Task directions
Nothing but the pictures may be left out. Restate the rest of the entries word for word.

:: Dataset extract ::

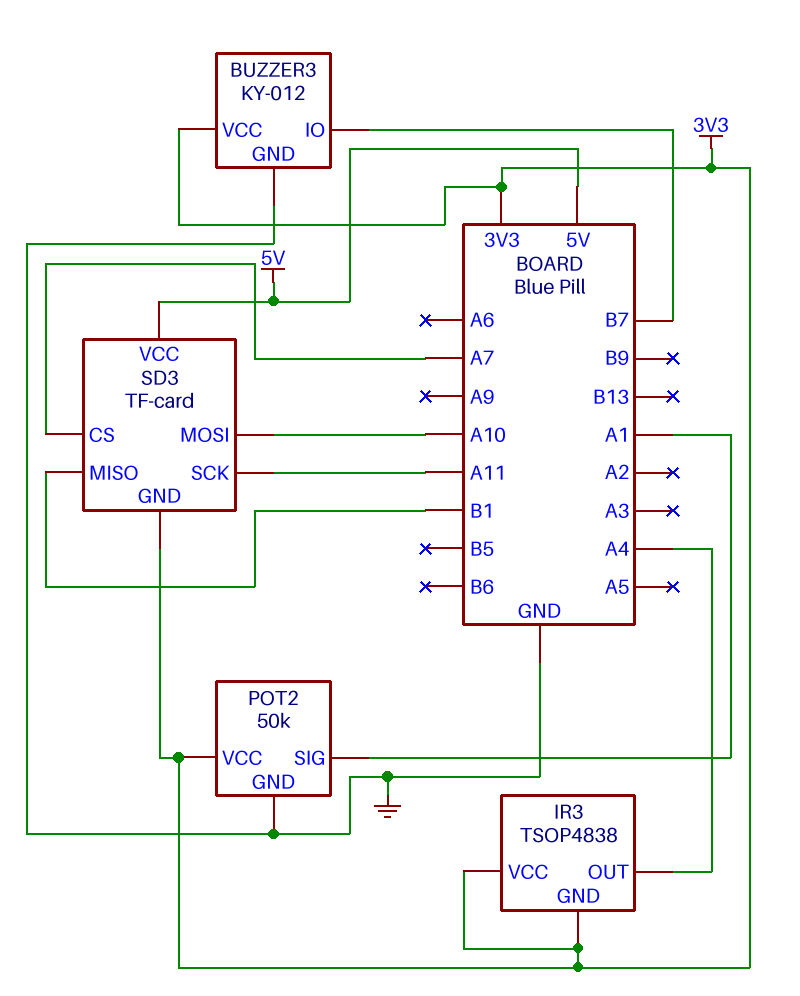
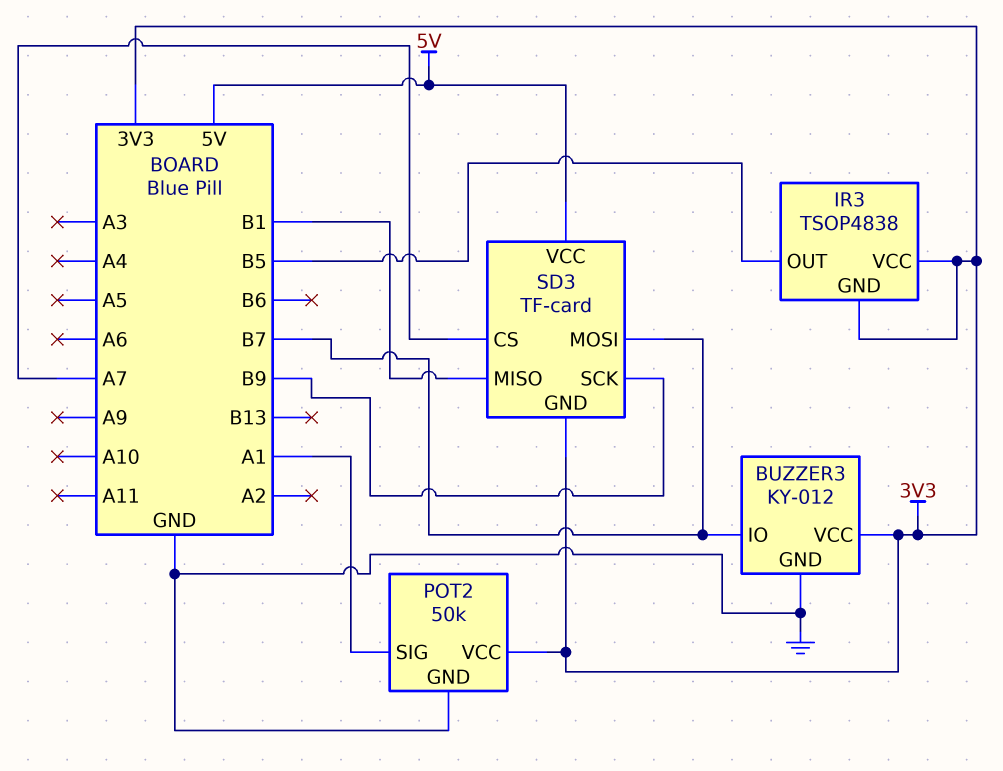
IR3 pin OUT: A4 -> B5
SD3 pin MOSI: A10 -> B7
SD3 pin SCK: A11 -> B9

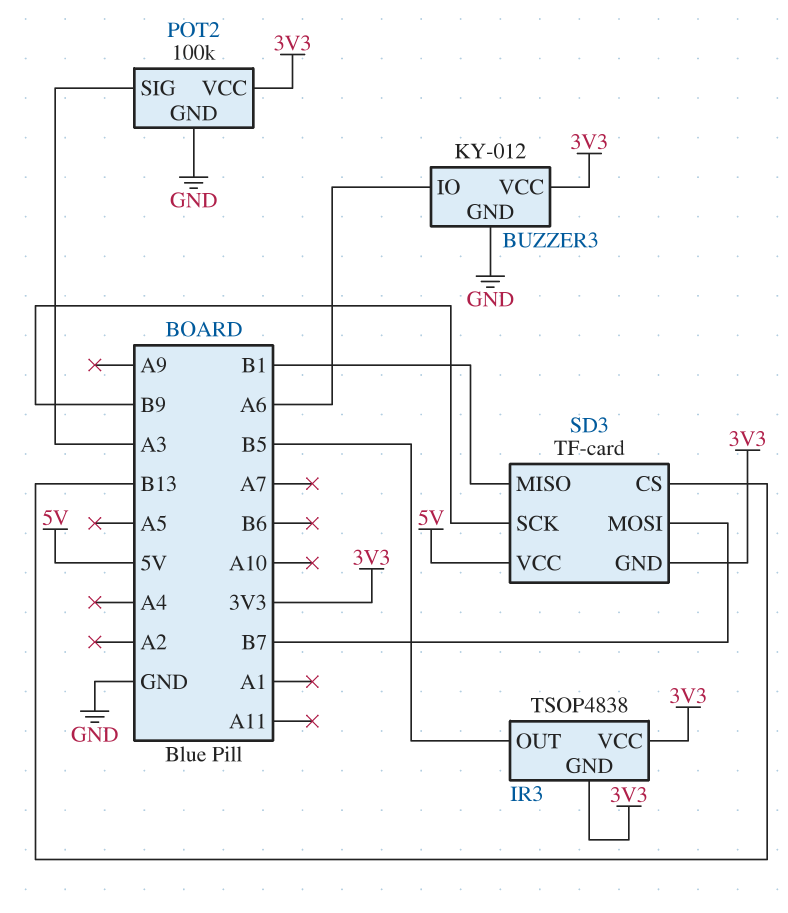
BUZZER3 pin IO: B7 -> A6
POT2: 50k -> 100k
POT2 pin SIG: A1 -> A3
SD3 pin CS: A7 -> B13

:::

Result
IR3 pin OUT: A4 -> B5
SD3 pin MOSI: A10 -> B7
SD3 pin SCK: A11 -> B9

BUZZER3 pin IO: B7 -> A6
POT2: 50k -> 100k
POT2 pin SIG: A1 -> A3
SD3 pin CS: A7 -> B13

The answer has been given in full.